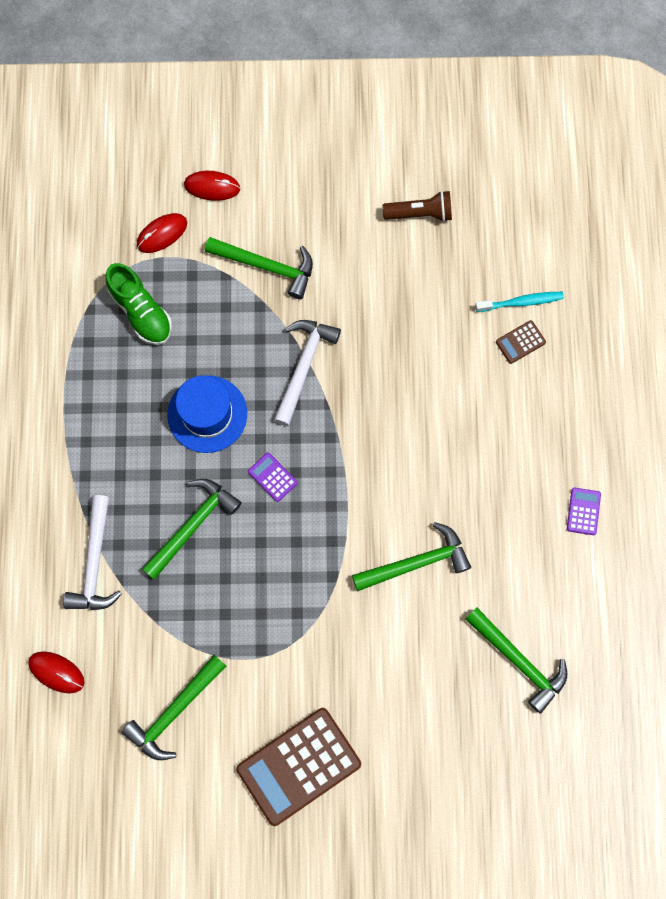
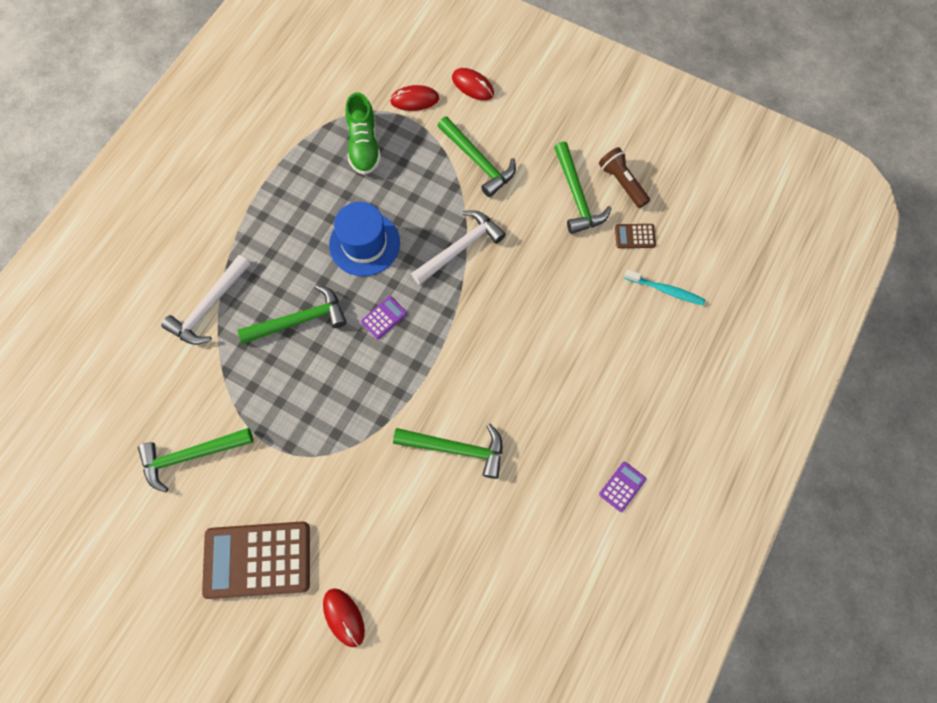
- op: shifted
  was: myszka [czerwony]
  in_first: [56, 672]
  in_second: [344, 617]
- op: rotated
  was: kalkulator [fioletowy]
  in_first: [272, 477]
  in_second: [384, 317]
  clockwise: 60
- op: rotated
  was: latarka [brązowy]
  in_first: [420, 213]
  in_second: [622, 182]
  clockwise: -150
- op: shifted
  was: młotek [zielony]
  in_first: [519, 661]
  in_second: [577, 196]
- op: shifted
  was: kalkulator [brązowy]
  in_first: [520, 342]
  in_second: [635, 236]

------------------------

Reproduce each line from the data that has "kalkulator" in it.

  was: kalkulator [fioletowy]
  was: kalkulator [brązowy]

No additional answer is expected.